Given entries.
%%
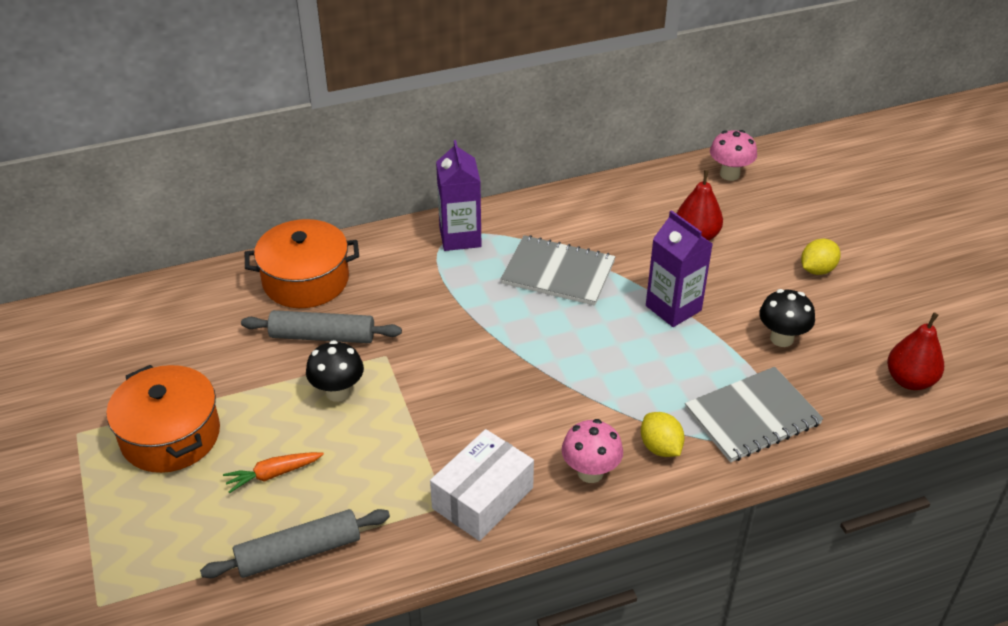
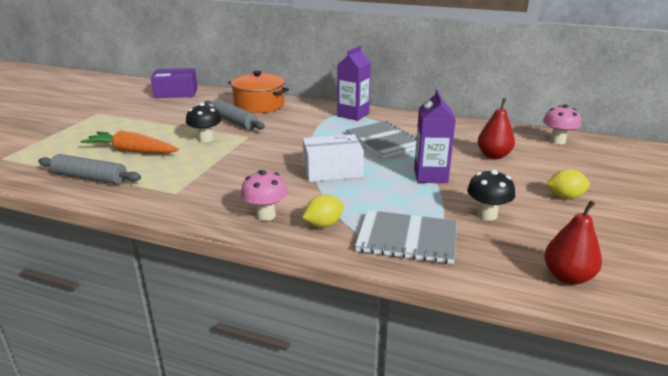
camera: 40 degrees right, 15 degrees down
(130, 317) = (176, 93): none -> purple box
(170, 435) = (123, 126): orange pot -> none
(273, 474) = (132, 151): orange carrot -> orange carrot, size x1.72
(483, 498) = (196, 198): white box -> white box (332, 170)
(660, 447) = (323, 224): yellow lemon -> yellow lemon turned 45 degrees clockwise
%%
%%
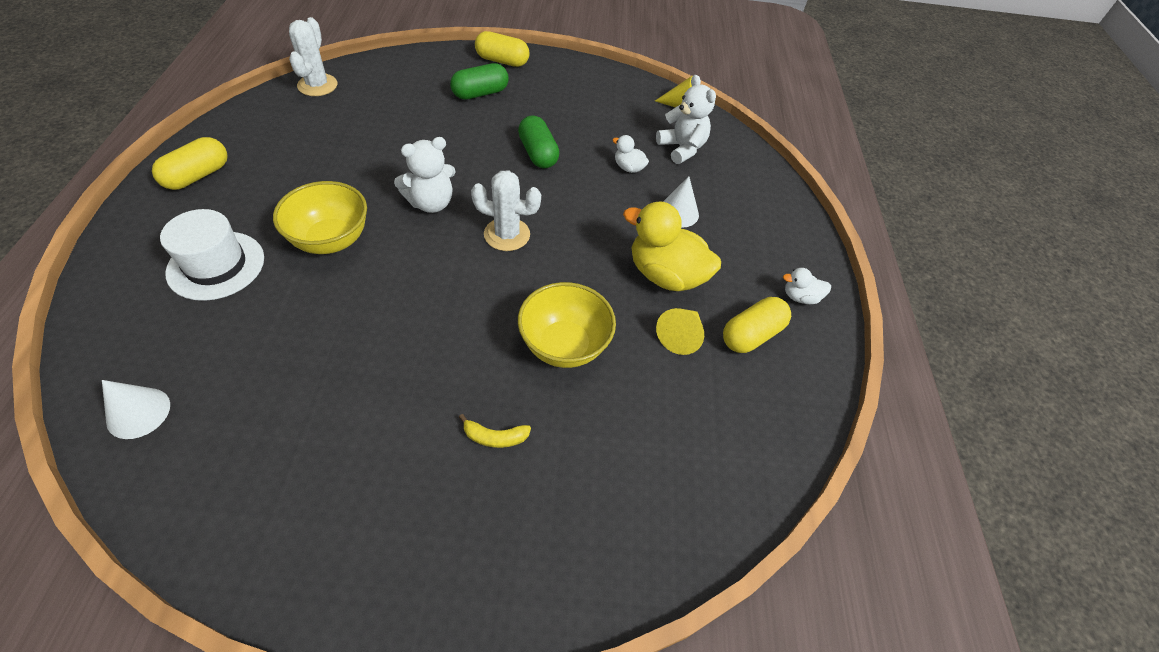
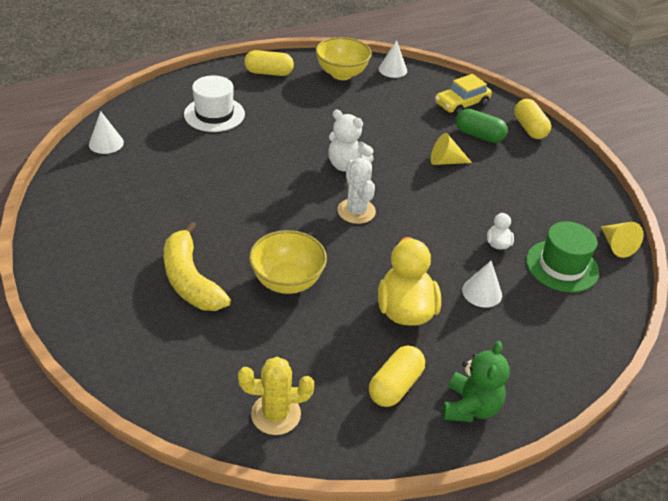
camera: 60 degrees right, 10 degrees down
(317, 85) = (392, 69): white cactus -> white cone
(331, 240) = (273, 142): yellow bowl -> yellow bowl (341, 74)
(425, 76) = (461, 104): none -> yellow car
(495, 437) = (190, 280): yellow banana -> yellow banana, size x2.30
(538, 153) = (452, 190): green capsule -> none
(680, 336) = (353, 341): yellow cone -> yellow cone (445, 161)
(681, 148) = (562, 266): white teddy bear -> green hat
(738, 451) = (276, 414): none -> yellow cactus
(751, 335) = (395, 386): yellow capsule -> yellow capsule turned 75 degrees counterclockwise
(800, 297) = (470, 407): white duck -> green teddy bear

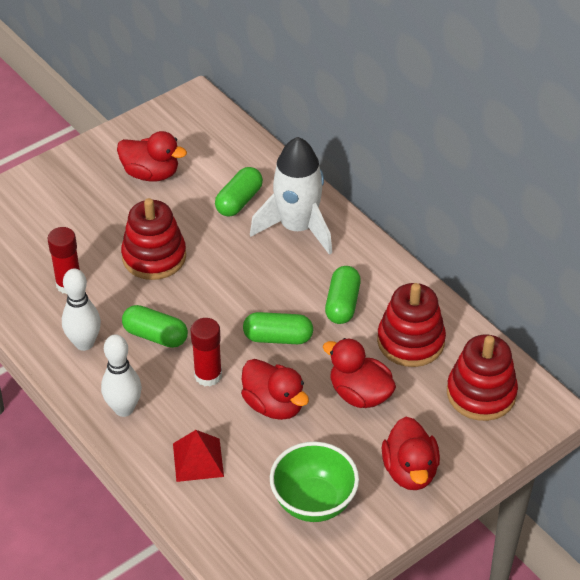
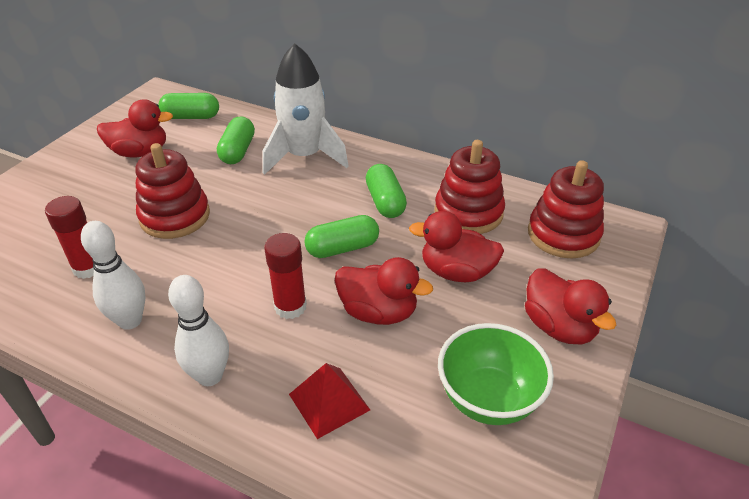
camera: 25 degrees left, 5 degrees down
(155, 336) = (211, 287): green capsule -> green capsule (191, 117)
%%
%%
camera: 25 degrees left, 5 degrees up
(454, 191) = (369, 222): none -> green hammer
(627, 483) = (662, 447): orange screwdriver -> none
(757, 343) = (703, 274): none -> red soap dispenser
%%
What you need to do. Return the span of lines in the data above that opens at the line with "(483, 498) = (196, 198): white" and closes at the line with "(660, 447) = (323, 224): yellow", exactly, ends included, nothing else.

Solved problem.
(483, 498) = (196, 198): white box -> white box (332, 170)
(660, 447) = (323, 224): yellow lemon -> yellow lemon turned 45 degrees clockwise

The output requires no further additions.